◆ **Problem details**: Show every line below where "spun" appears.

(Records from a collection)
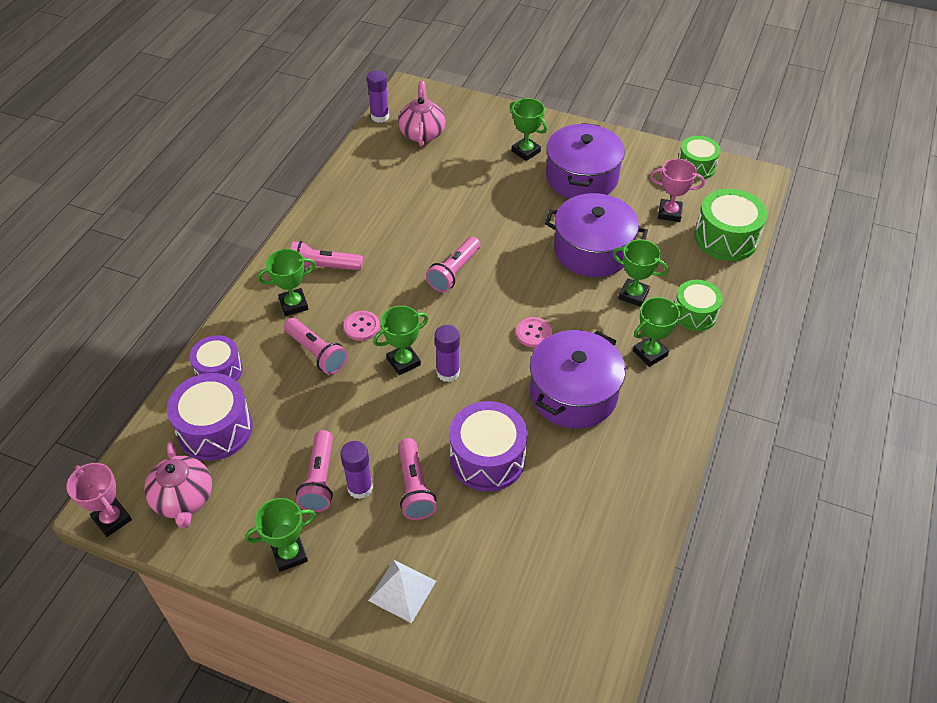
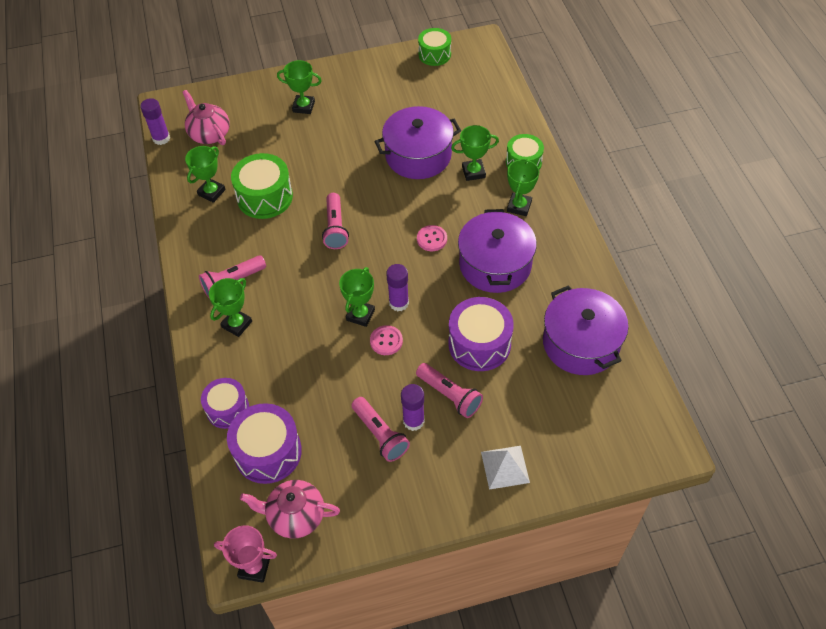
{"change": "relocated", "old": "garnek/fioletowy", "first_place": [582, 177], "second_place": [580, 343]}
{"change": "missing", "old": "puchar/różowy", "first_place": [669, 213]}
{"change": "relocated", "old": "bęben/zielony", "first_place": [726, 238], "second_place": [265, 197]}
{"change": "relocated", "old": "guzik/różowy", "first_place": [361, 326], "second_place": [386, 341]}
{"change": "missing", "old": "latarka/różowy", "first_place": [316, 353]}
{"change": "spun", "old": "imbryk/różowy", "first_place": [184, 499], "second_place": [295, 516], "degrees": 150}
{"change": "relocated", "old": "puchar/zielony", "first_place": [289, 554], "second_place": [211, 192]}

---

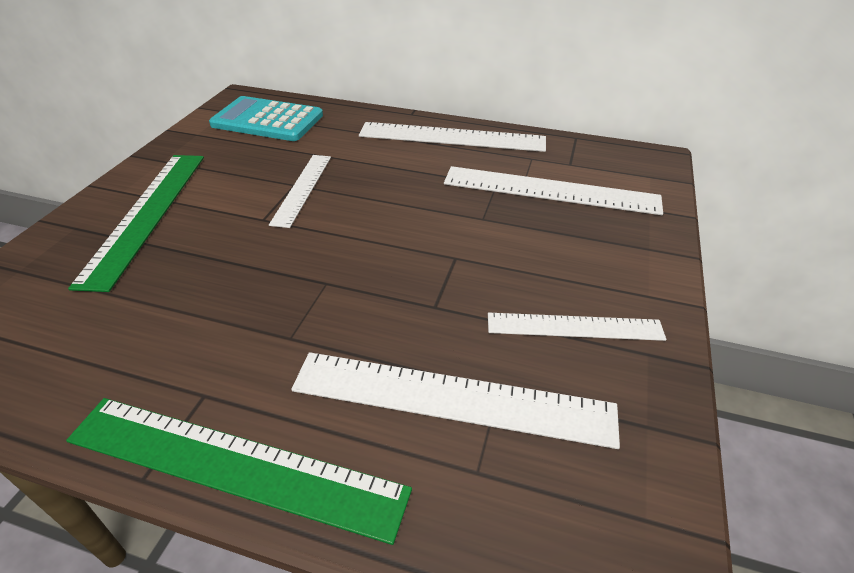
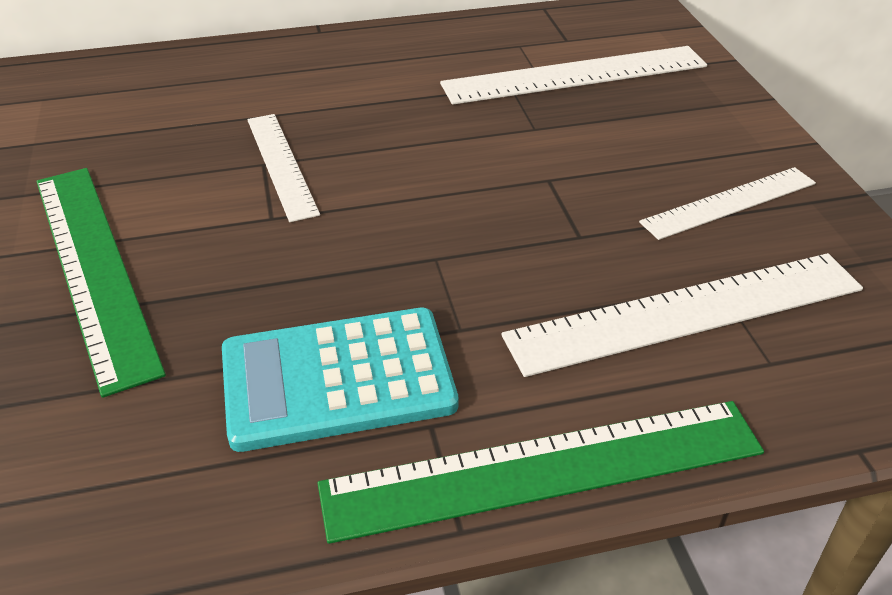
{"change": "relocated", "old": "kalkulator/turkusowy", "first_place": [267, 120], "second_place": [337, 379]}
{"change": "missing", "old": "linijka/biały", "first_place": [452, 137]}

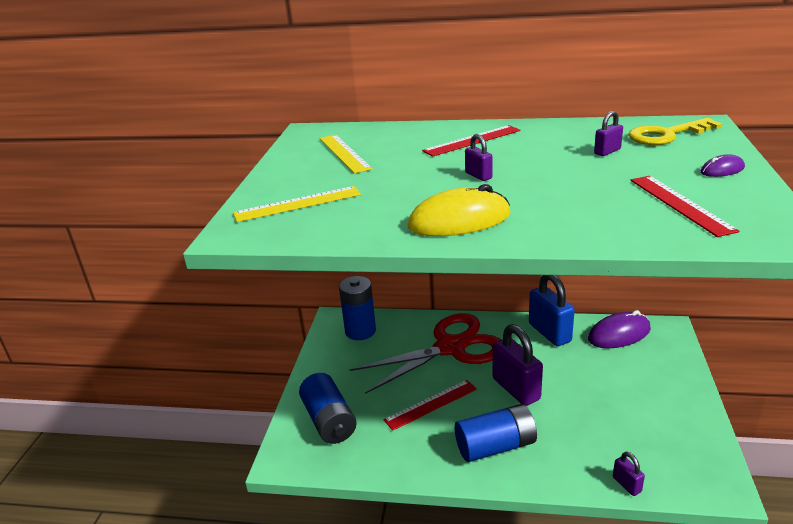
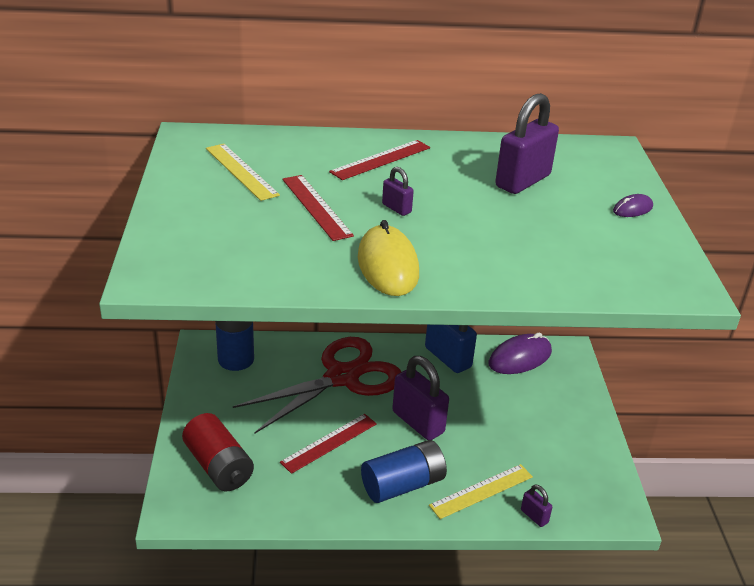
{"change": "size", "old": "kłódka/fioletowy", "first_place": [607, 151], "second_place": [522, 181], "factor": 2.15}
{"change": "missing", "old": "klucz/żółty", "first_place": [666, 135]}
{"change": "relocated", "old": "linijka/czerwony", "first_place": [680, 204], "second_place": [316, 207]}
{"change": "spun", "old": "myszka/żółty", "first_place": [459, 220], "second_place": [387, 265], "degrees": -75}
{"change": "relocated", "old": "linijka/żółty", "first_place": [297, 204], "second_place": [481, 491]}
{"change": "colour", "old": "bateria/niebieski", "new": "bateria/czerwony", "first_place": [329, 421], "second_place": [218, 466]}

◆ **Finished exercise**:
{"change": "spun", "old": "imbryk/różowy", "first_place": [184, 499], "second_place": [295, 516], "degrees": 150}
{"change": "spun", "old": "myszka/żółty", "first_place": [459, 220], "second_place": [387, 265], "degrees": -75}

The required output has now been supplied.